* Problem to work on *
Output the line containing "BROWN GIFT (no. 2 from left)" and all subsequent lines of the listing below, copied exactly, with no other lines.

* Source material *
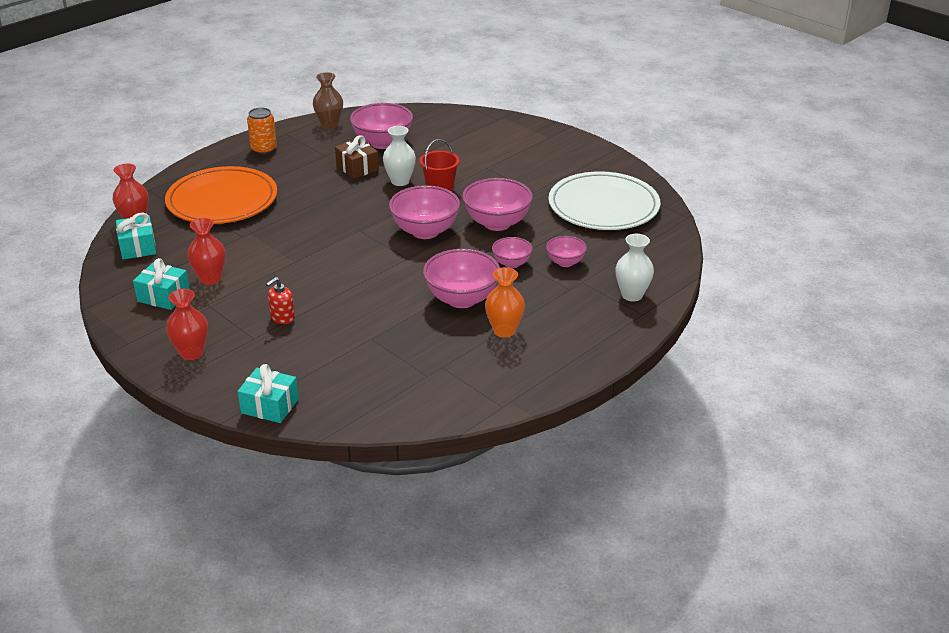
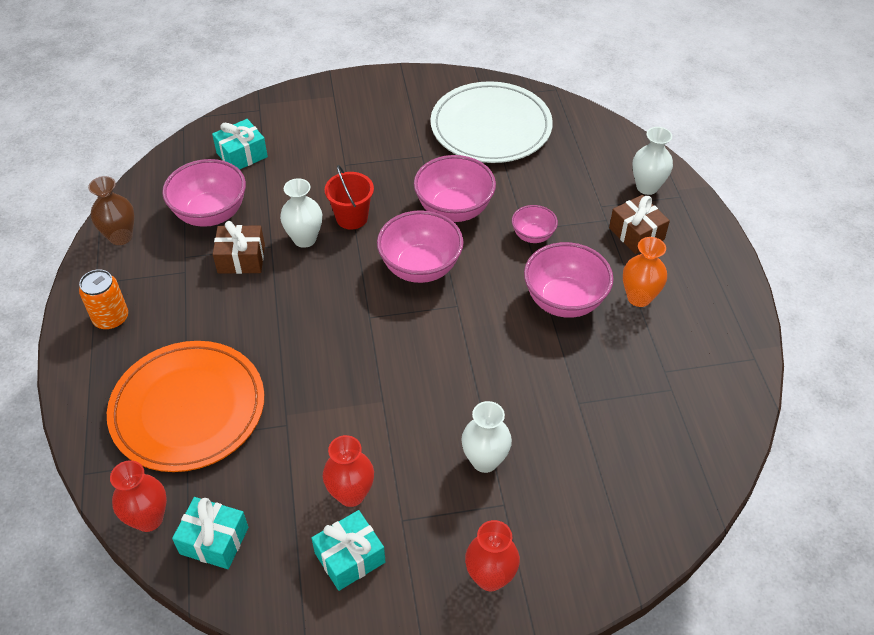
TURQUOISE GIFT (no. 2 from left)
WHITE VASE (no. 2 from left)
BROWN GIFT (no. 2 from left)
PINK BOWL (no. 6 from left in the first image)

* Exercise response *
BROWN GIFT (no. 2 from left)
PINK BOWL (no. 6 from left in the first image)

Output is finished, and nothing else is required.